- **Problem requirements**
Transcribe everything in the records exactly. Skip the images.

━━━ Data for this task ━━━

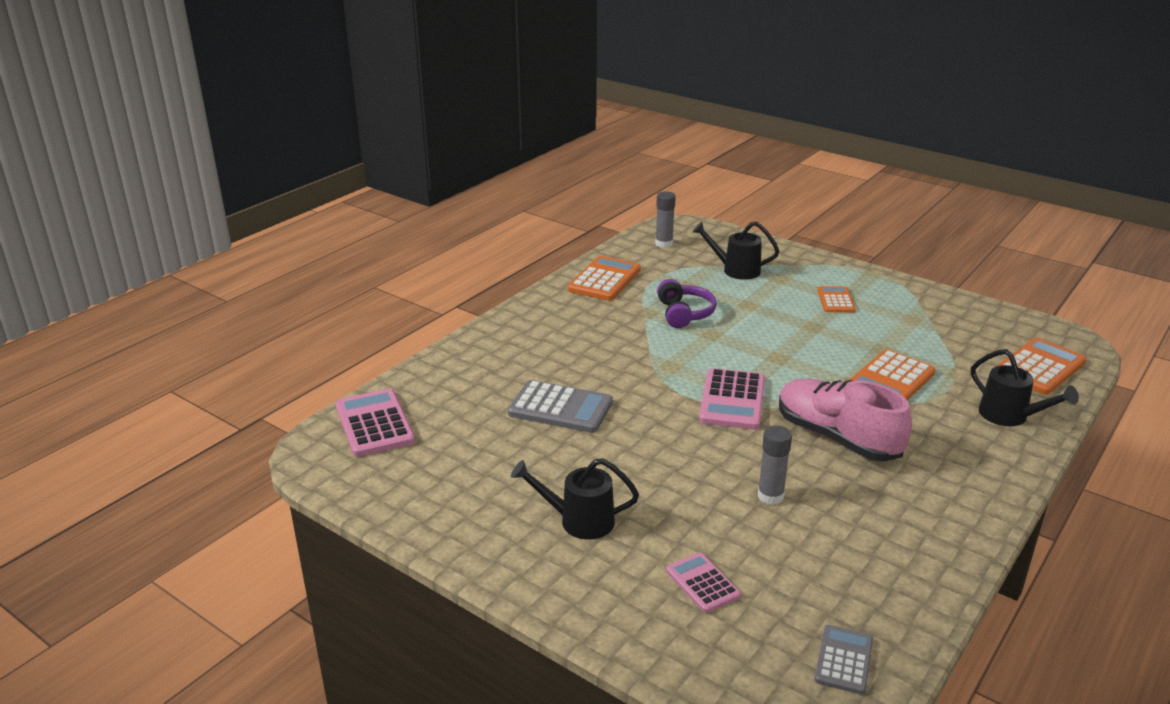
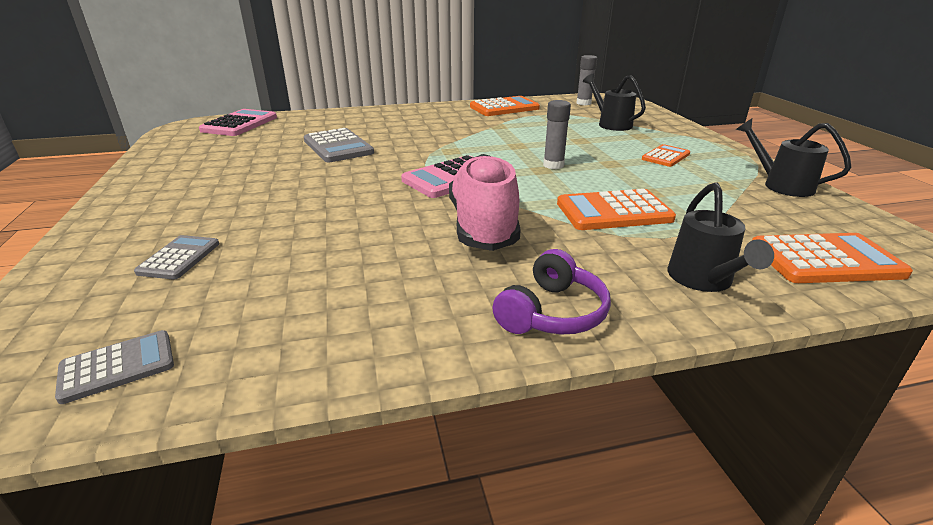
camera: 40 degrees right, 0 degrees up
black watering can [511,458,639,540] -> black watering can moved to [736,119,852,197]
purple headphones [657,279,717,328] -> purple headphones moved to [492,249,611,334]
pink calculator [666,552,741,613] -> grey calculator [134,235,219,280]
grey glue stick [758,426,792,505] -> grey glue stick moved to [543,100,571,169]

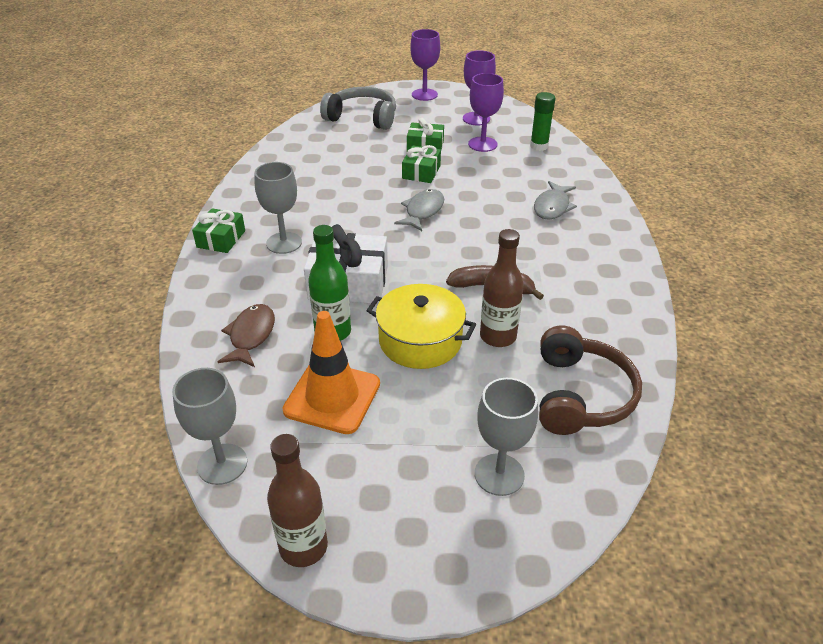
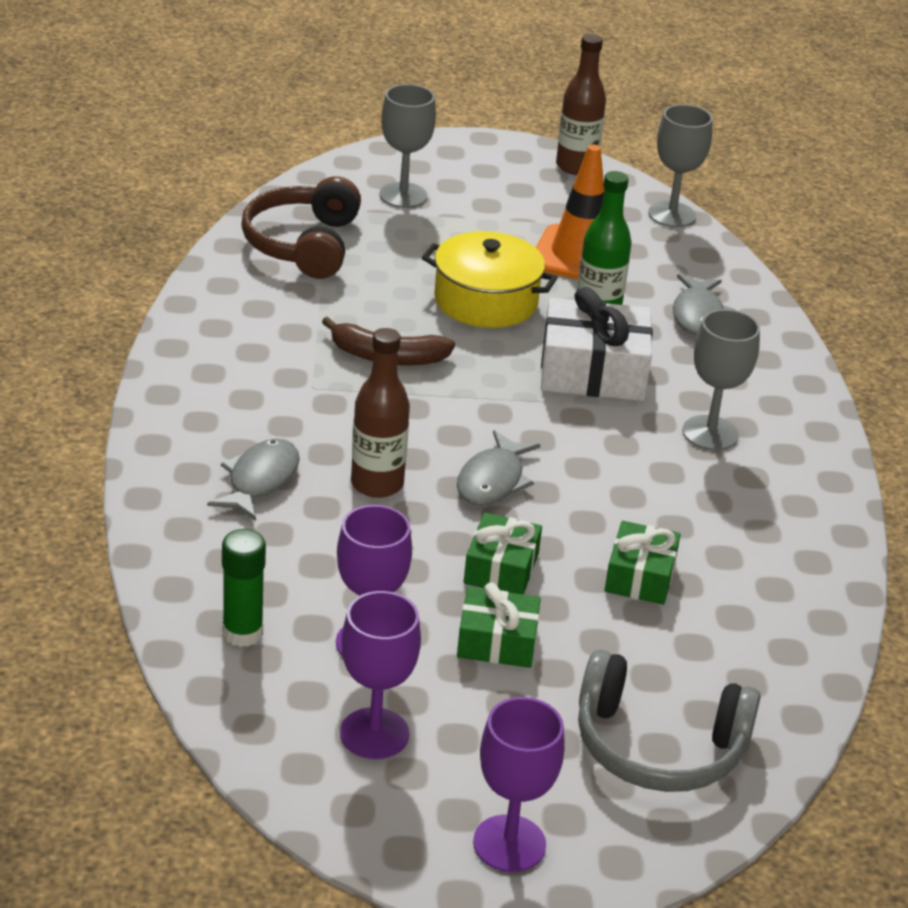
camera: 175 degrees right, 5 degrees down
green gift [192,208,245,253] -> green gift moved to [605,521,681,605]
brown fish [218,304,275,367] -> grey fish [673,274,735,335]
brown bottle [480,229,524,347] -> brown bottle moved to [351,328,410,498]

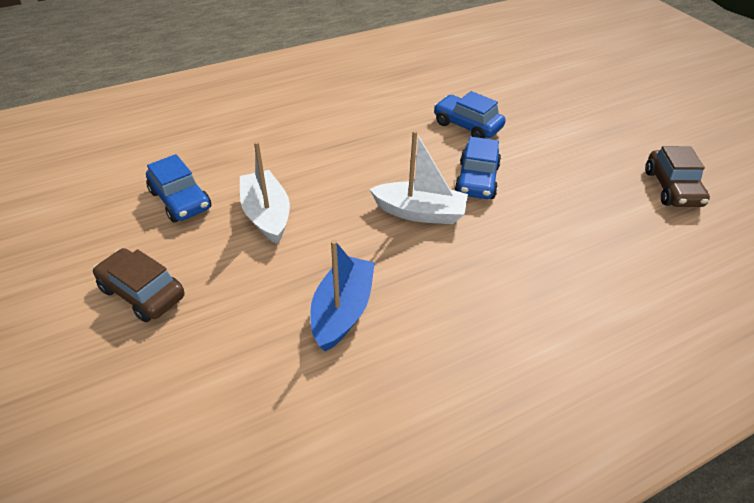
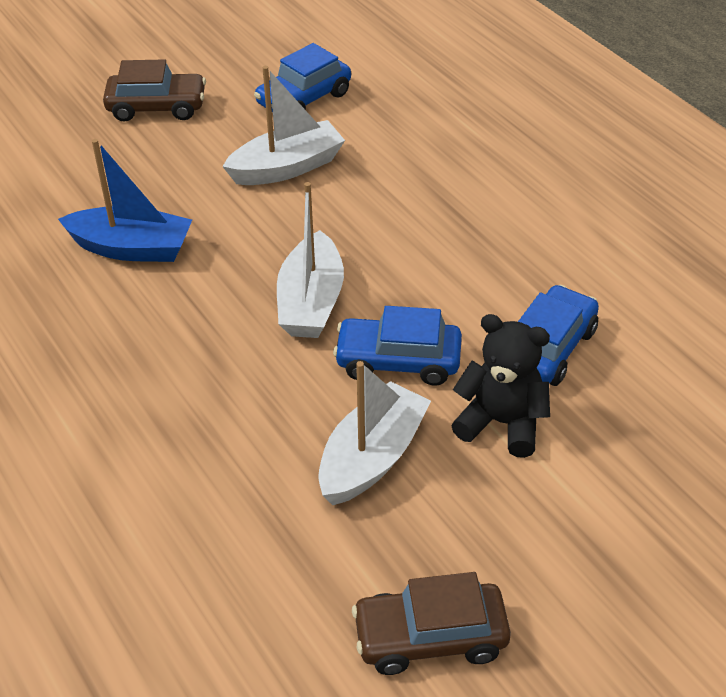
camera: 85 degrees right, 0 degrees up
brown car [93,248,184,322] -> brown car turned 60 degrees clockwise [103,59,206,122]
none -> white boat [318,361,431,505]
none -> black teddy bear [451,314,550,458]

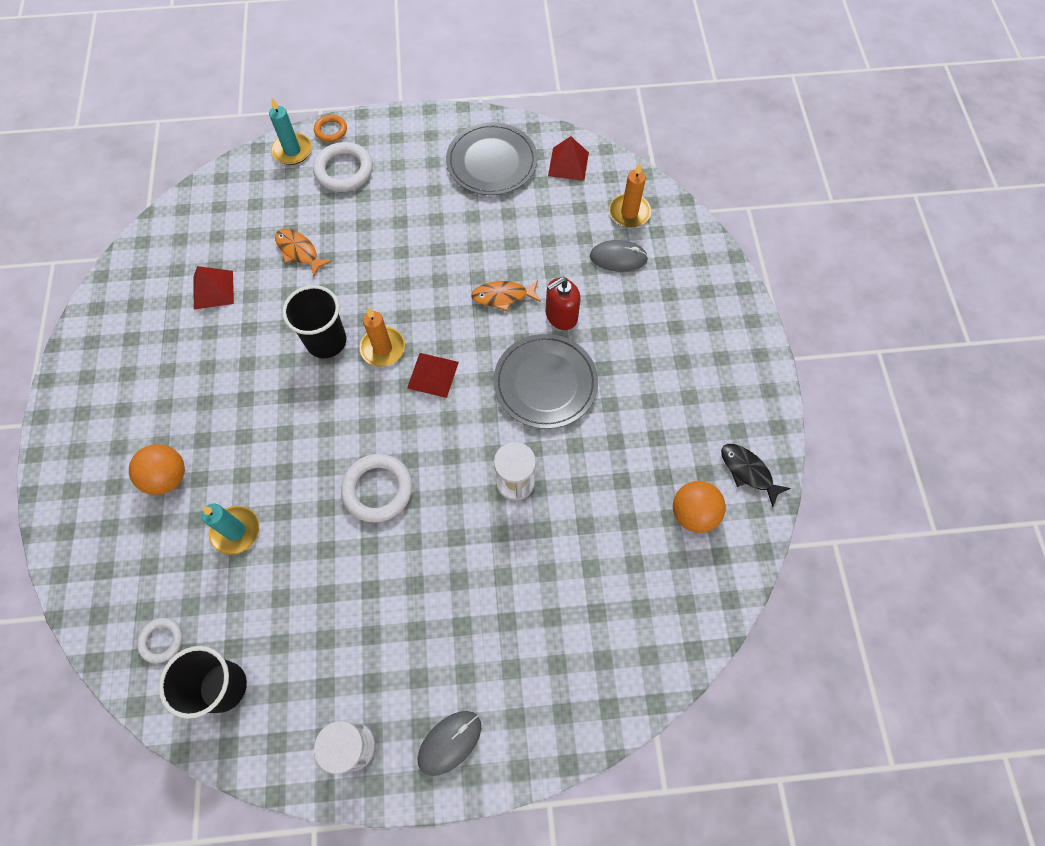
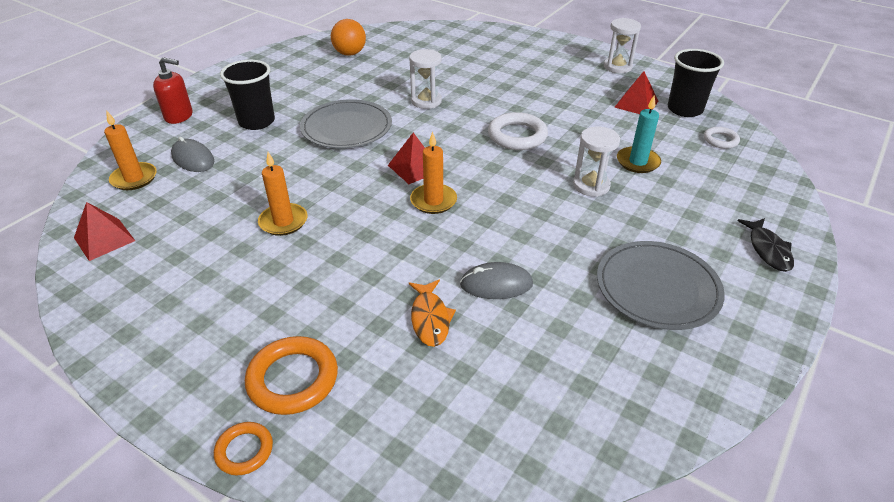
camera: 140 degrees left, 25 degrees down
orange ball [129,444,185,495] -> none
red pyramid [194,266,234,309] -> red pyramid moved to [614,71,658,114]
turquoise candle [269,98,312,165] -> none
black cup [282,285,346,358] -> black cup moved to [220,60,275,130]
white ring [313,142,373,192] -> orange ring [245,336,338,415]
grey mouse [418,711,481,776] -> grey mouse moved to [460,262,533,299]
grey plate [446,122,538,195] -> grey plate moved to [597,241,725,330]
orange fish [471,280,541,311] -> none
red soap dispenser [545,277,581,330] -> red soap dispenser moved to [153,57,192,124]
black fish [721,444,791,507] -> black fish moved to [737,218,794,272]
none -> orange candle [258,152,308,236]
none -> white hourglass [573,127,620,197]

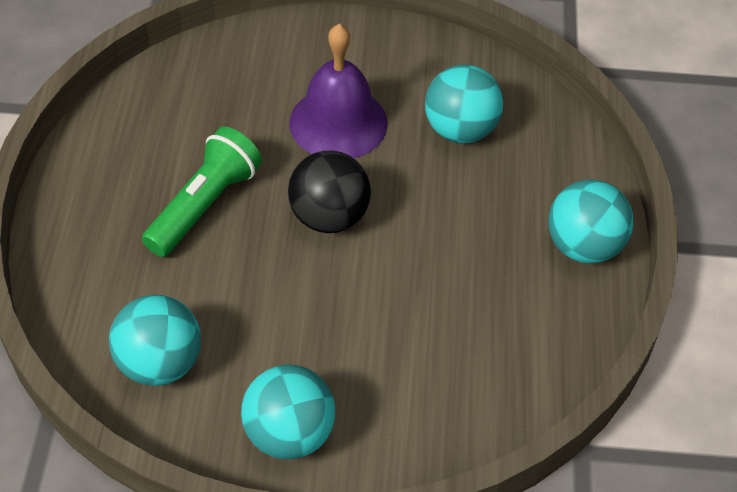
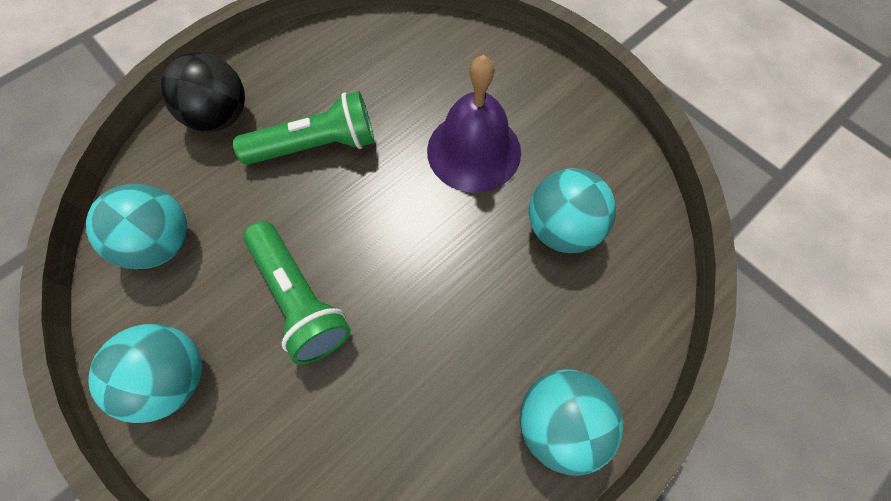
camera: 45 degrees right, 15 degrees up
black ball [288,151,371,233] -> black ball moved to [160,52,245,132]
none -> green flashlight [243,221,351,365]

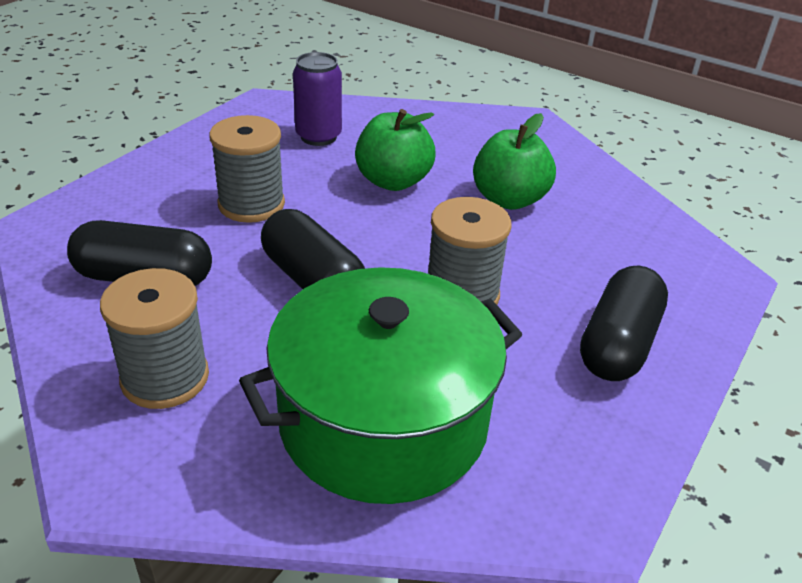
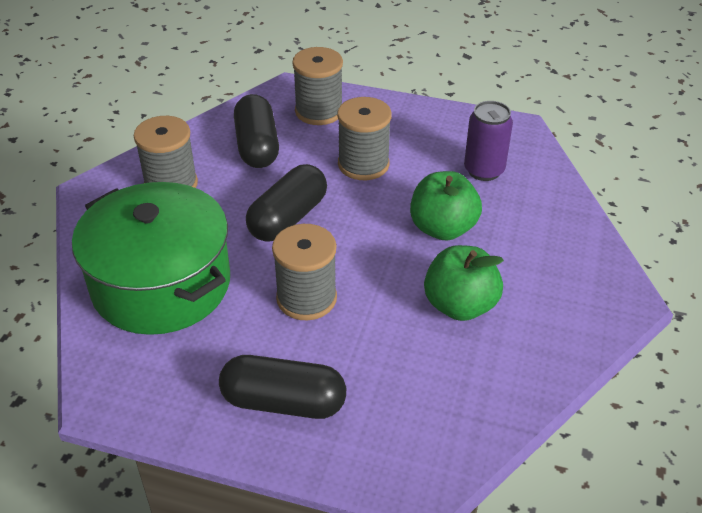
camera: 75 degrees right, 5 degrees up
none -> grey spool [292,47,343,125]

━━━

- **Answer to the exercise**
camera: 40 degrees right, 0 degrees up
black watering can [511,458,639,540] -> black watering can moved to [736,119,852,197]
purple headphones [657,279,717,328] -> purple headphones moved to [492,249,611,334]
pink calculator [666,552,741,613] -> grey calculator [134,235,219,280]
grey glue stick [758,426,792,505] -> grey glue stick moved to [543,100,571,169]

camera: 175 degrees right, 5 degrees down
green gift [192,208,245,253] -> green gift moved to [605,521,681,605]
brown fish [218,304,275,367] -> grey fish [673,274,735,335]
brown bottle [480,229,524,347] -> brown bottle moved to [351,328,410,498]

camera: 85 degrees right, 0 degrees up
brown car [93,248,184,322] -> brown car turned 60 degrees clockwise [103,59,206,122]
none -> white boat [318,361,431,505]
none -> black teddy bear [451,314,550,458]

camera: 140 degrees left, 25 degrees down
orange ball [129,444,185,495] -> none
red pyramid [194,266,234,309] -> red pyramid moved to [614,71,658,114]
turquoise candle [269,98,312,165] -> none
black cup [282,285,346,358] -> black cup moved to [220,60,275,130]
white ring [313,142,373,192] -> orange ring [245,336,338,415]
grey mouse [418,711,481,776] -> grey mouse moved to [460,262,533,299]
grey plate [446,122,538,195] -> grey plate moved to [597,241,725,330]
orange fish [471,280,541,311] -> none
red soap dispenser [545,277,581,330] -> red soap dispenser moved to [153,57,192,124]
black fish [721,444,791,507] -> black fish moved to [737,218,794,272]
none -> orange candle [258,152,308,236]
none -> white hourglass [573,127,620,197]

camera: 45 degrees right, 15 degrees up
black ball [288,151,371,233] -> black ball moved to [160,52,245,132]
none -> green flashlight [243,221,351,365]

camera: 75 degrees right, 5 degrees up
none -> grey spool [292,47,343,125]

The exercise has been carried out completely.